Copy each record exactly as it reads, leaving out any pictures it holds.
=== Section Start ===
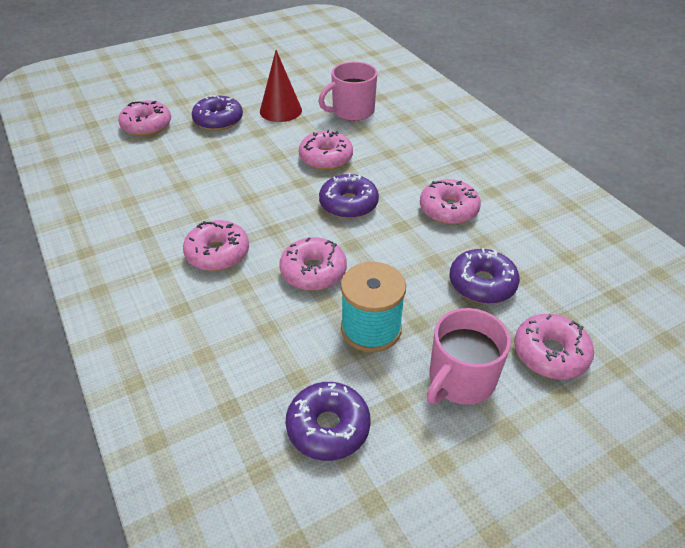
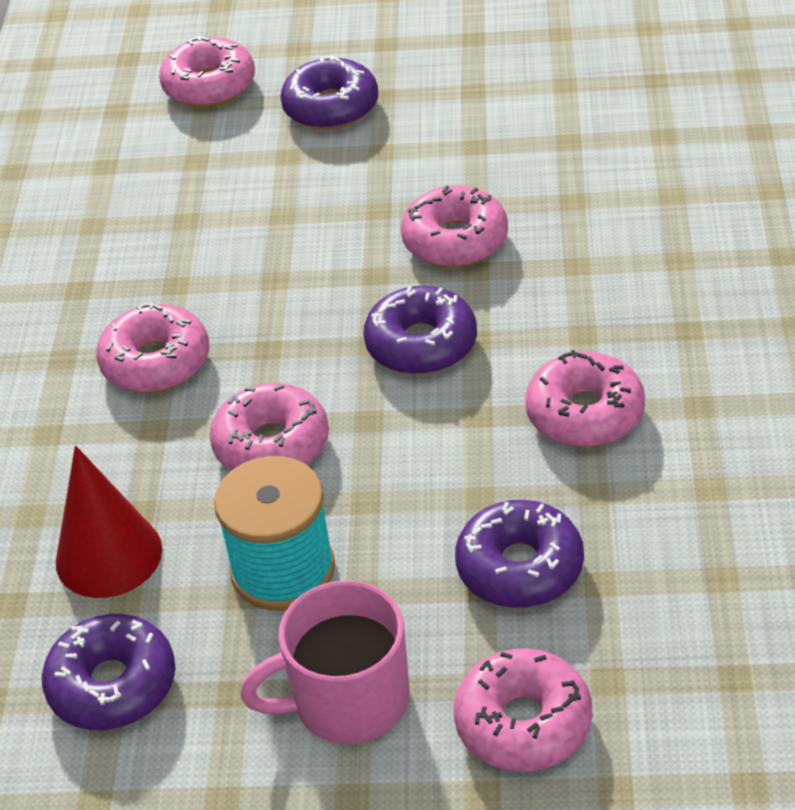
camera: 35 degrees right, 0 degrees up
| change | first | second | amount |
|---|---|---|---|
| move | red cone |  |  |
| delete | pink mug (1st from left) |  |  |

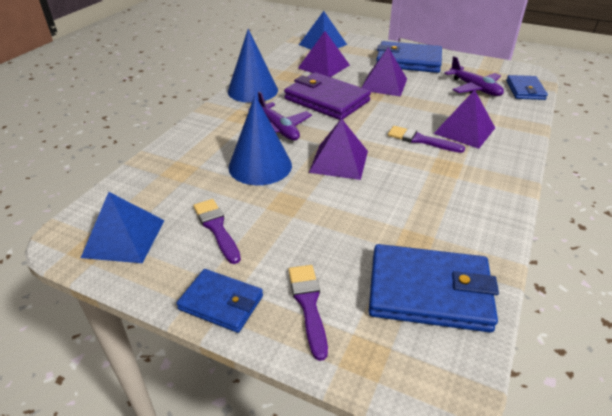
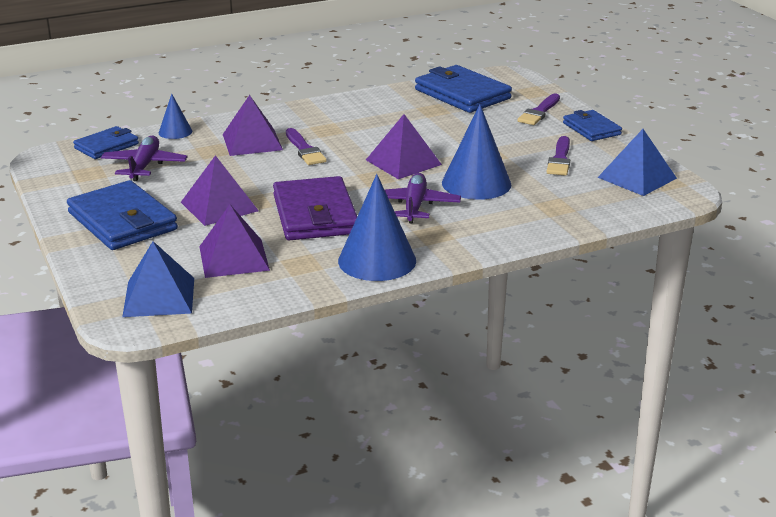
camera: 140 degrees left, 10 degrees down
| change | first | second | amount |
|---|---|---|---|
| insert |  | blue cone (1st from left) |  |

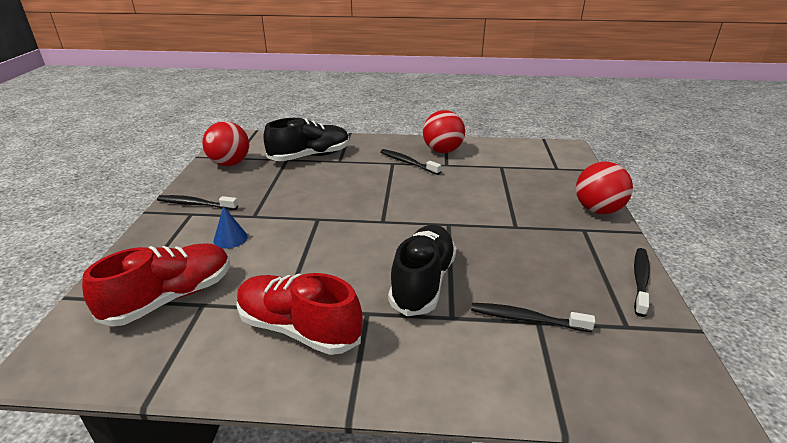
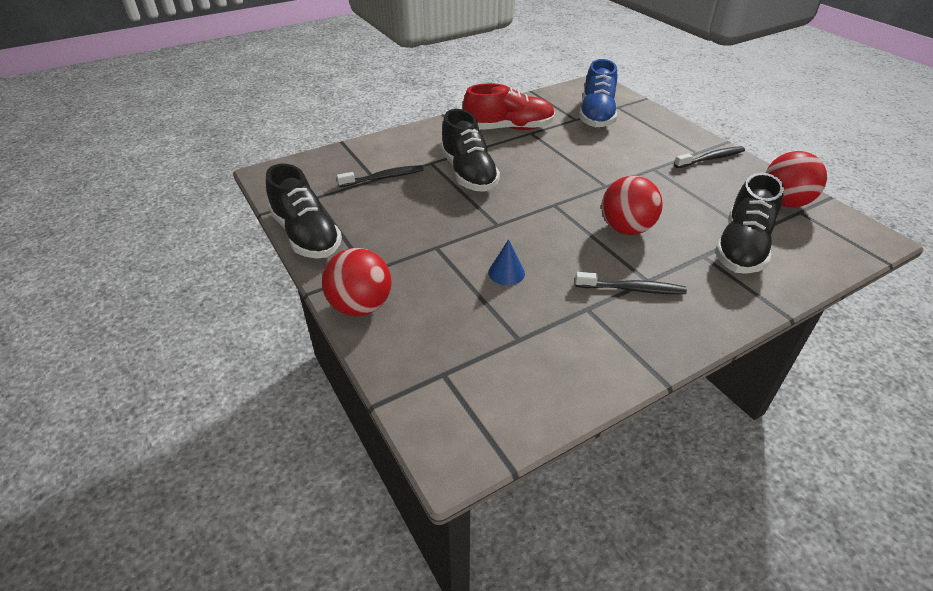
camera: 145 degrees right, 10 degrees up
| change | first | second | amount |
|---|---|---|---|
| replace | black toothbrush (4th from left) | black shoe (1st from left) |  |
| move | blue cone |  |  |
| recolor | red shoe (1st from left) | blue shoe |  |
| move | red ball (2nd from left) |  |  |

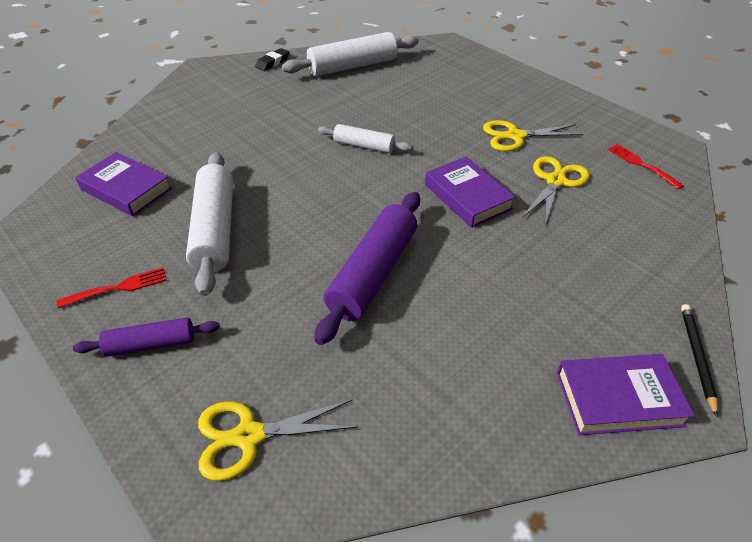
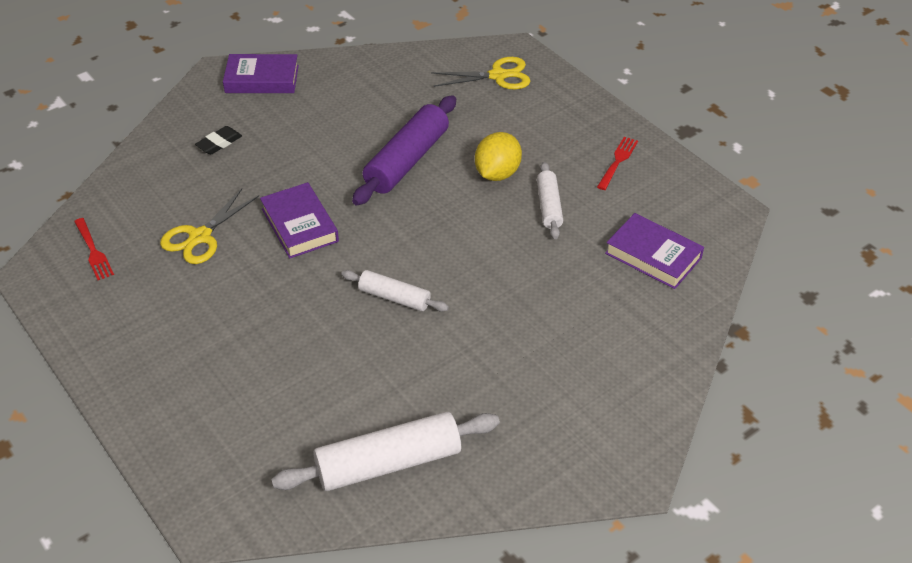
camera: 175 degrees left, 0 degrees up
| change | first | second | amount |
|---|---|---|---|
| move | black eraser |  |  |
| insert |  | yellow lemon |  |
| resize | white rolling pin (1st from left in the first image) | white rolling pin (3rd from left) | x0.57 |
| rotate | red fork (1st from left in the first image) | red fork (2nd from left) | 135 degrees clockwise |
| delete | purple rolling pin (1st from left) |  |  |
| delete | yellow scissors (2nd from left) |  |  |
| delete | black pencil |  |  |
=== Section End ===
EXERCISE OUTPUT
camera: 35 degrees right, 0 degrees up
| change | first | second | amount |
|---|---|---|---|
| move | red cone |  |  |
| delete | pink mug (1st from left) |  |  |

camera: 140 degrees left, 10 degrees down
| change | first | second | amount |
|---|---|---|---|
| insert |  | blue cone (1st from left) |  |

camera: 145 degrees right, 10 degrees up
| change | first | second | amount |
|---|---|---|---|
| replace | black toothbrush (4th from left) | black shoe (1st from left) |  |
| move | blue cone |  |  |
| recolor | red shoe (1st from left) | blue shoe |  |
| move | red ball (2nd from left) |  |  |

camera: 175 degrees left, 0 degrees up
| change | first | second | amount |
|---|---|---|---|
| move | black eraser |  |  |
| insert |  | yellow lemon |  |
| resize | white rolling pin (1st from left in the first image) | white rolling pin (3rd from left) | x0.57 |
| rotate | red fork (1st from left in the first image) | red fork (2nd from left) | 135 degrees clockwise |
| delete | purple rolling pin (1st from left) |  |  |
| delete | yellow scissors (2nd from left) |  |  |
| delete | black pencil |  |  |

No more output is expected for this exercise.